**Supplied data:**
BEGIN
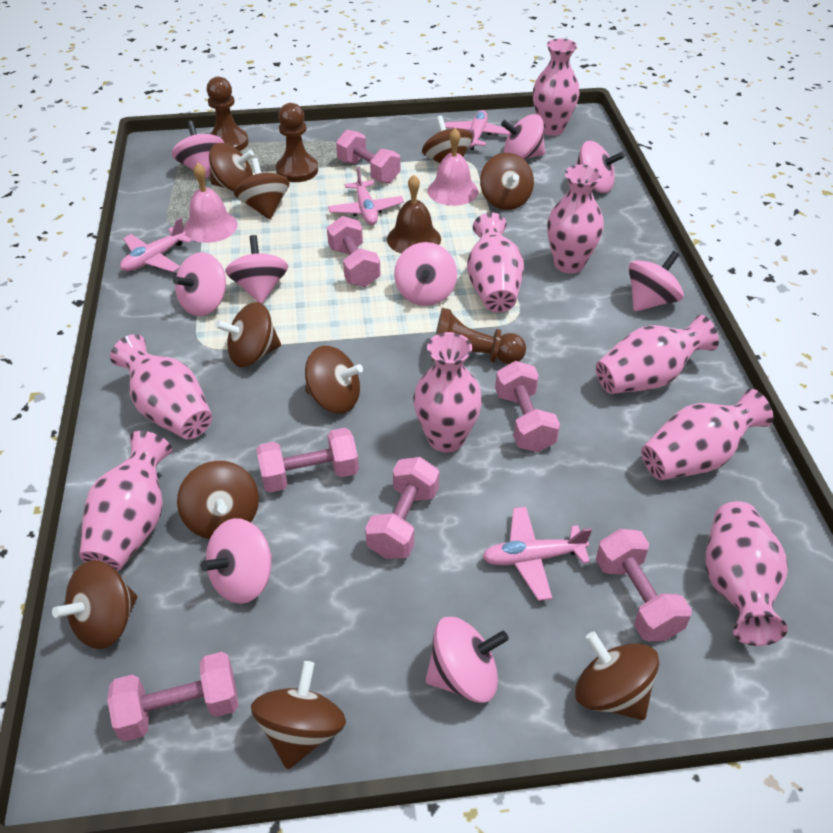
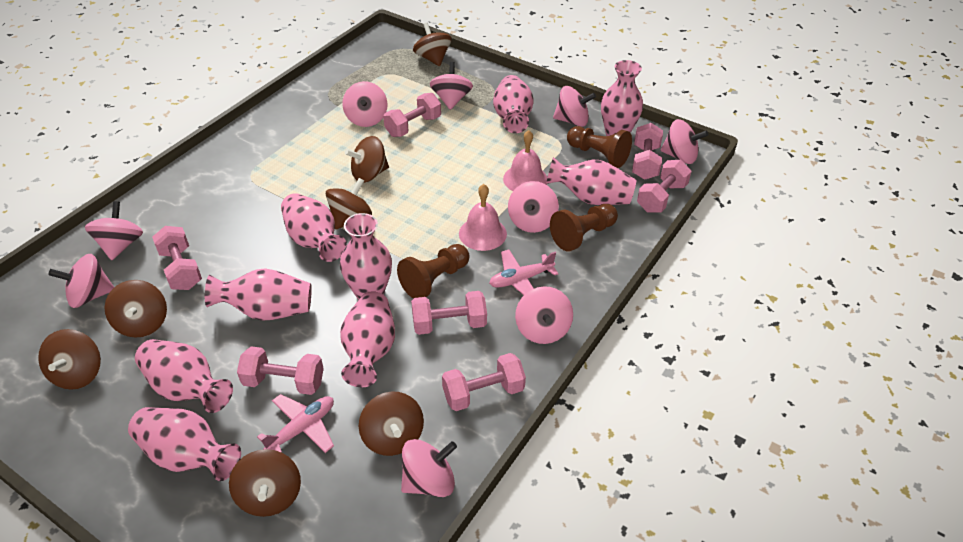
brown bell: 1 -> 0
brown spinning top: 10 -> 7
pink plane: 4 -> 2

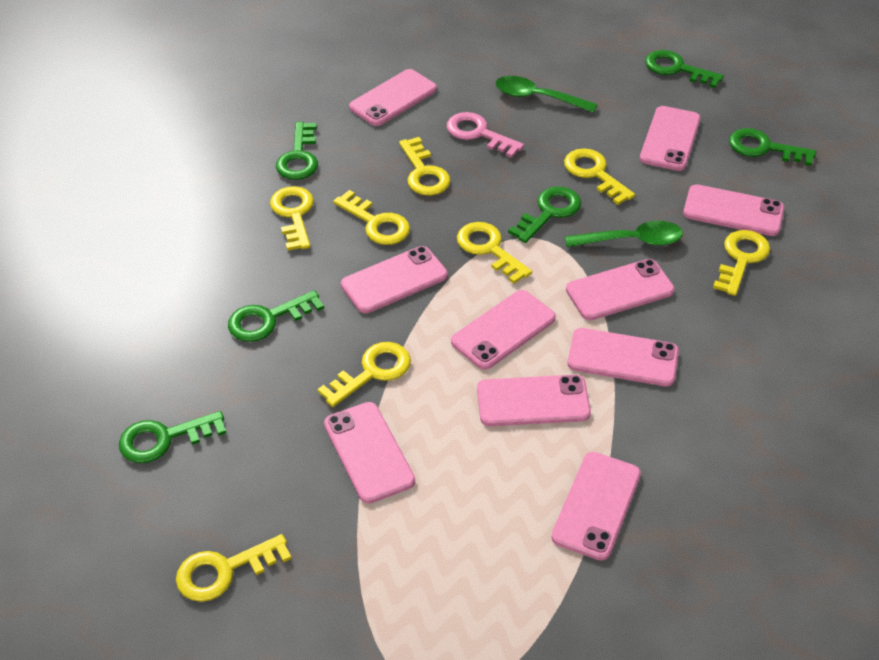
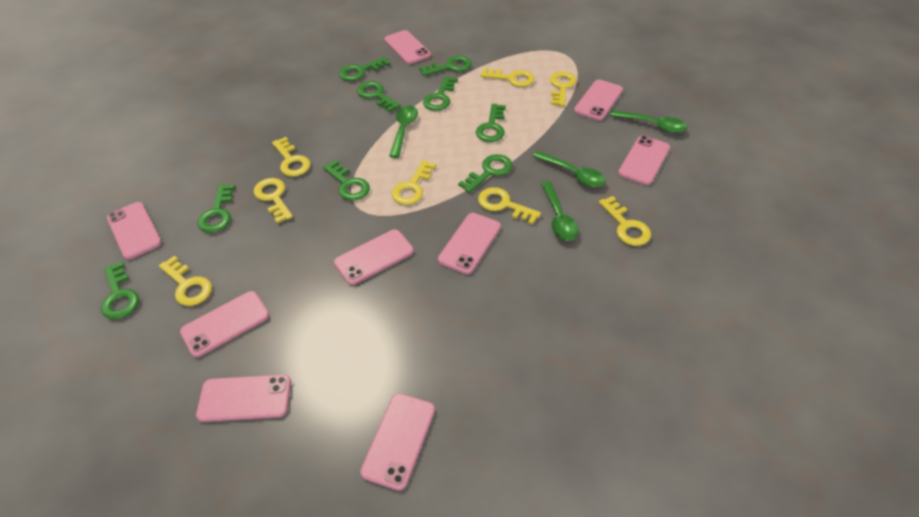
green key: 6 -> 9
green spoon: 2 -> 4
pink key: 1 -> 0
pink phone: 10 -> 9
END
**Task to carry out:**
The data above must be reproduced exactly, without any of its pictures.

**Finished task:**
brown bell: 1 -> 0
brown spinning top: 10 -> 7
pink plane: 4 -> 2

green key: 6 -> 9
green spoon: 2 -> 4
pink key: 1 -> 0
pink phone: 10 -> 9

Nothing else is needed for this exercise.